▶ **TASK TO COMPLETE**
In the listing below, which lines contain the string "degrees"? Copy them all.

▶ **RECORDED INFORMATION**
====
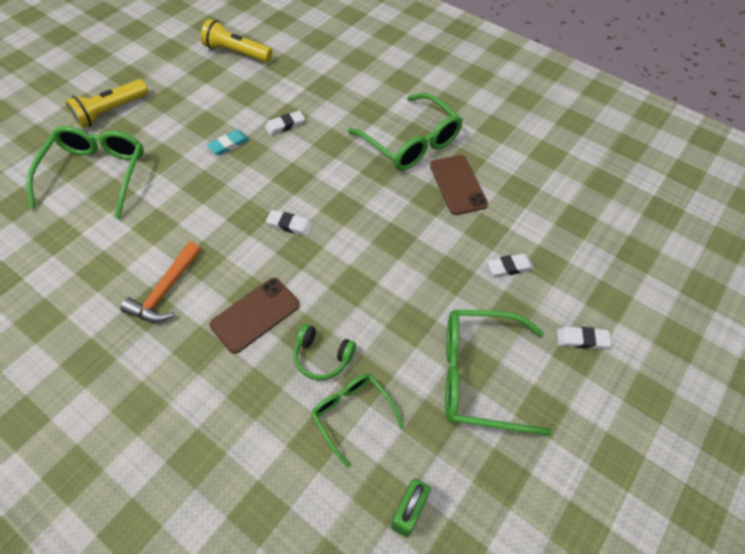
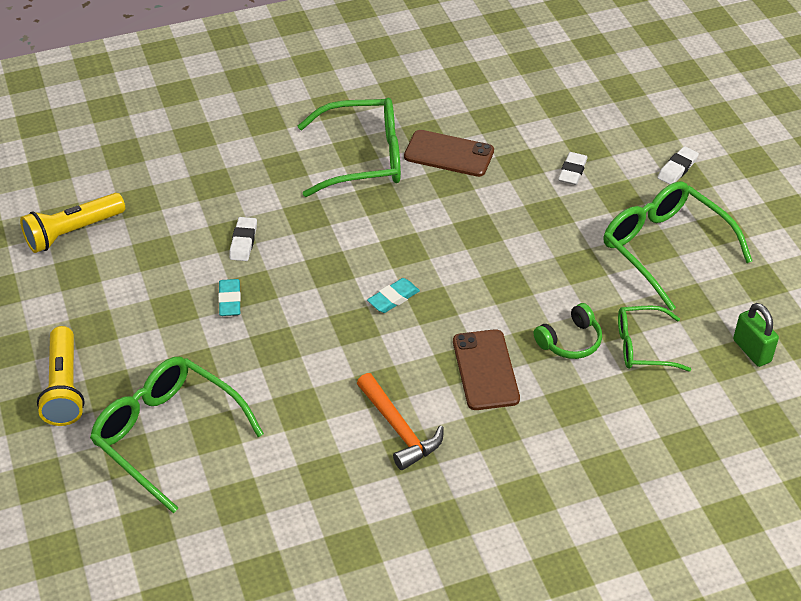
camera: 55 degrees left, 10 degrees down
(289, 225) = (393, 298): white eraser -> turquoise eraser
(479, 376) = (664, 248): green glasses -> green glasses turned 105 degrees clockwise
====
▶ **RESPONSE TO THE EXERCISE**
camera: 55 degrees left, 10 degrees down
(479, 376) = (664, 248): green glasses -> green glasses turned 105 degrees clockwise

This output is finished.